> **Goal of the exercise**: Which lines below hold the word "turquoise"? Report each one.
Start of Supplied records
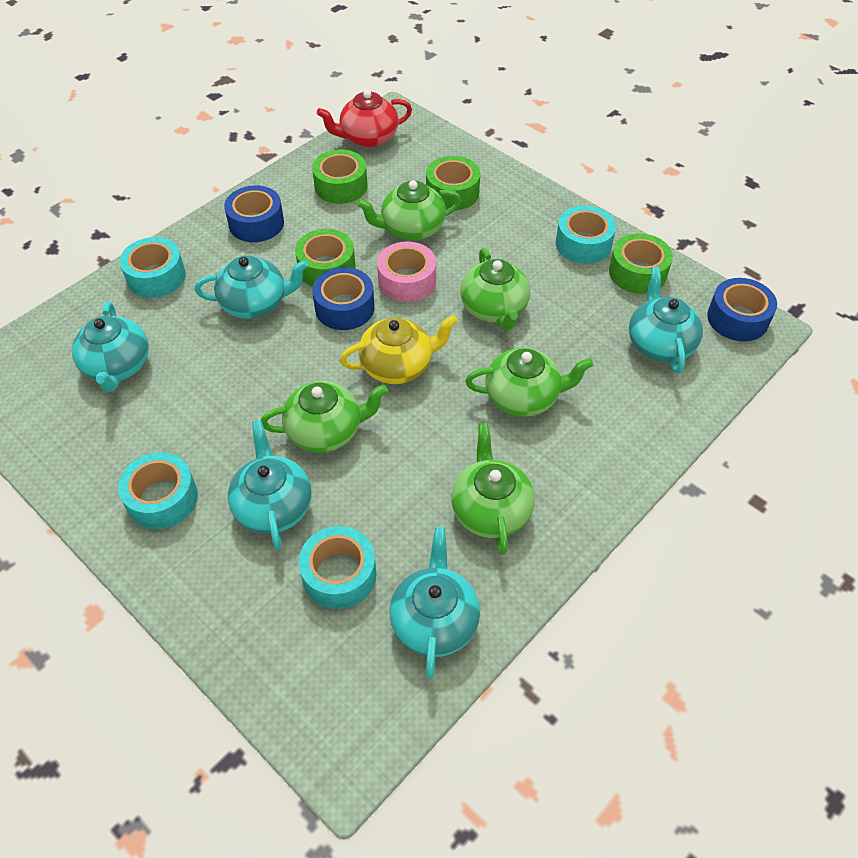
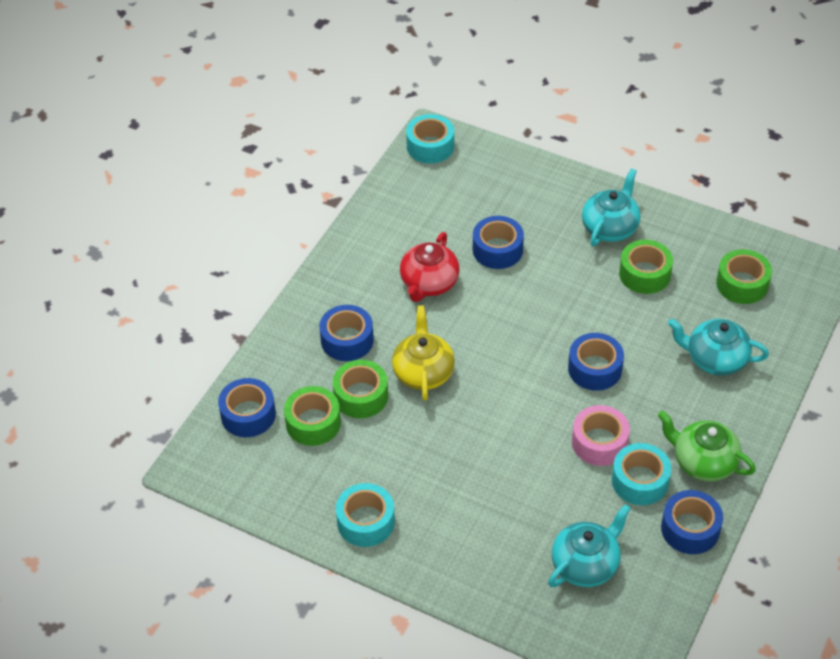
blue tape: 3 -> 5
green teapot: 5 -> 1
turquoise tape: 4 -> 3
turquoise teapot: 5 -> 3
End of Supplied records
Start of Supplied records
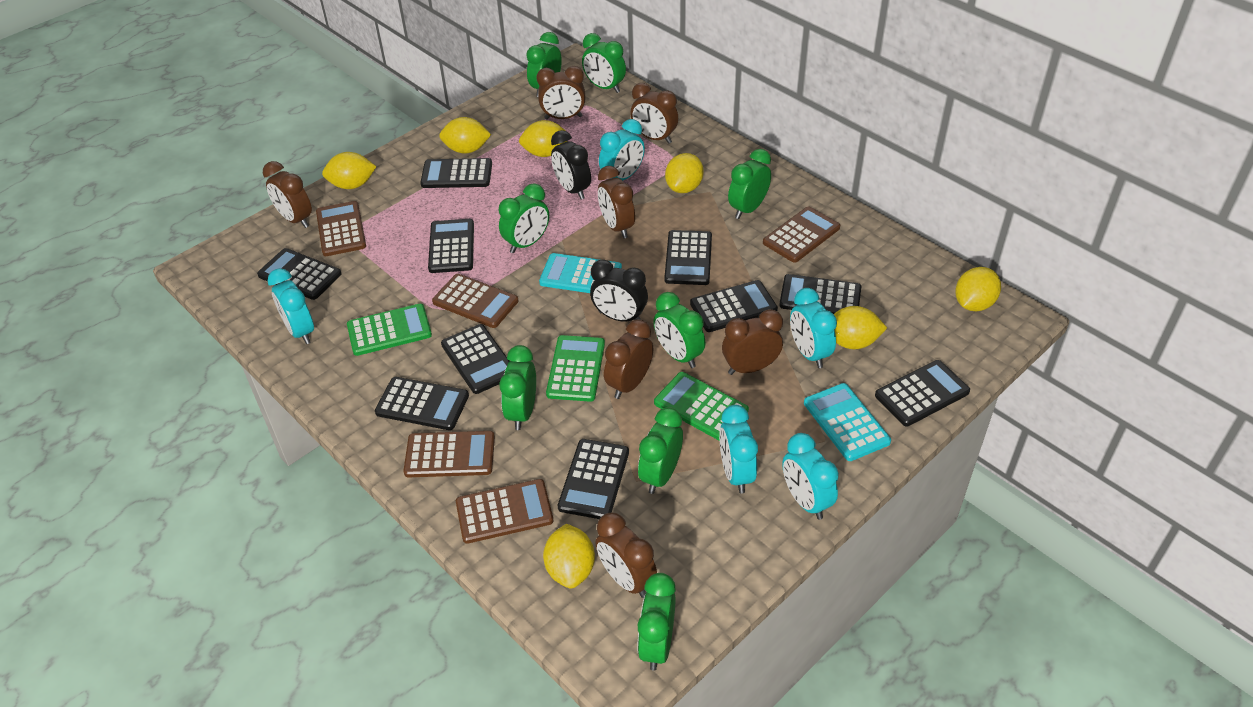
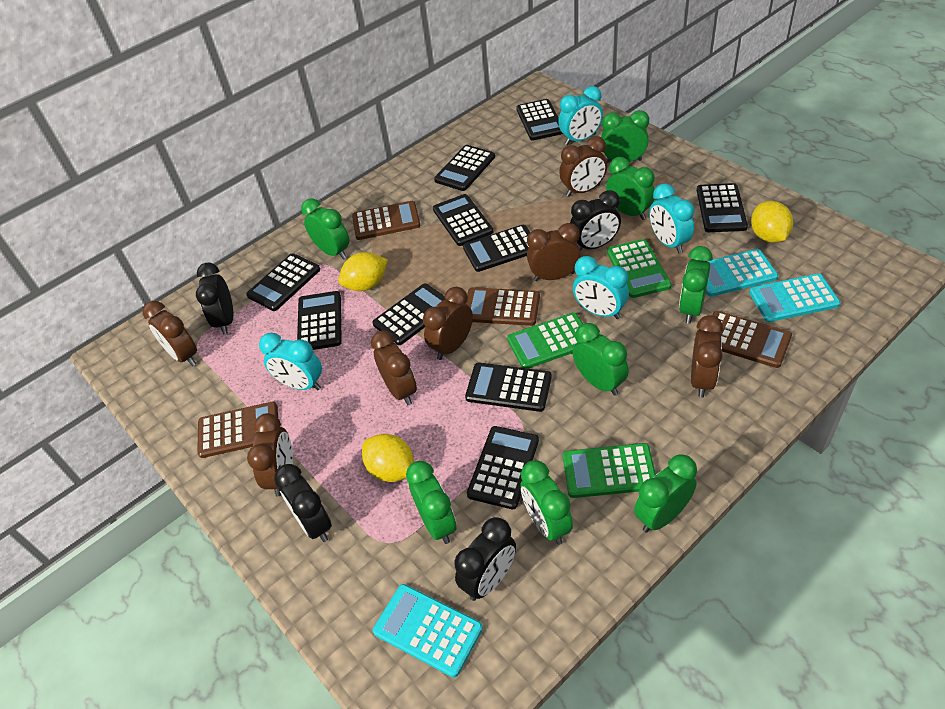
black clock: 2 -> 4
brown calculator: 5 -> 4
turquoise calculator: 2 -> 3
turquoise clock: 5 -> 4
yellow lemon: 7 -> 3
End of Supplied records
Start of Supplied records
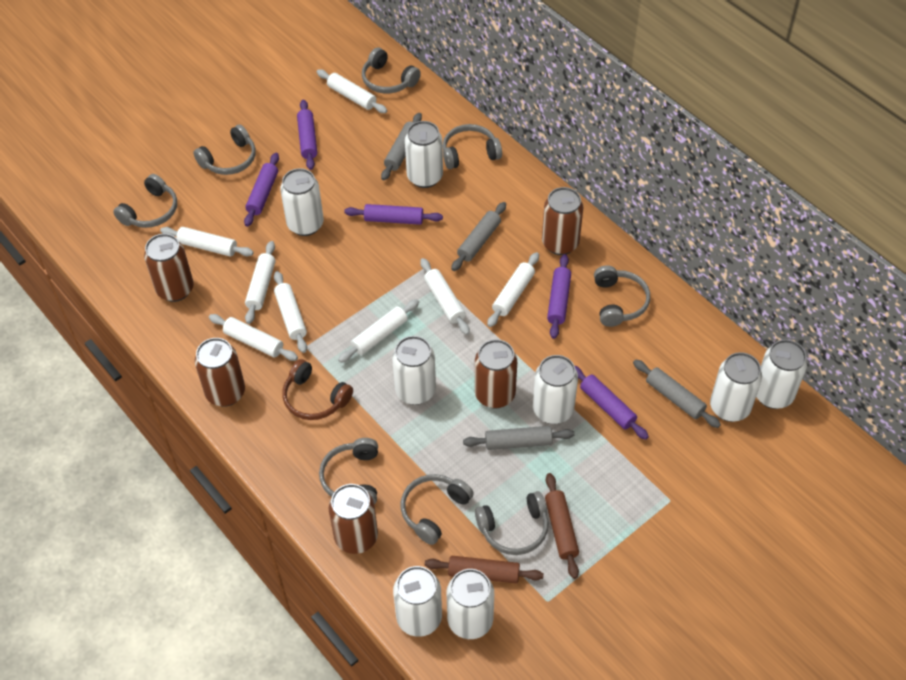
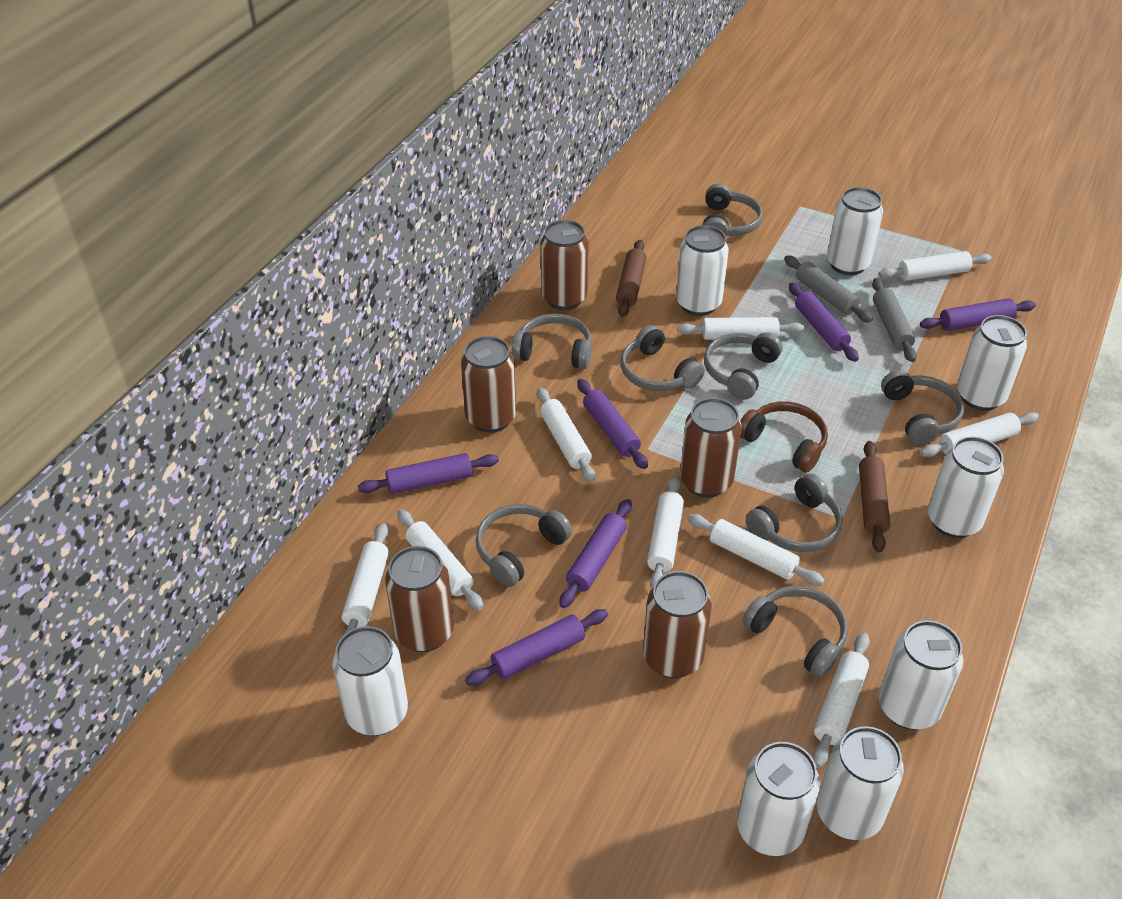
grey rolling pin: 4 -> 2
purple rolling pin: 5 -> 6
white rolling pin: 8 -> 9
End of Supplied records
> **Result**:
turquoise tape: 4 -> 3
turquoise teapot: 5 -> 3
turquoise calculator: 2 -> 3
turquoise clock: 5 -> 4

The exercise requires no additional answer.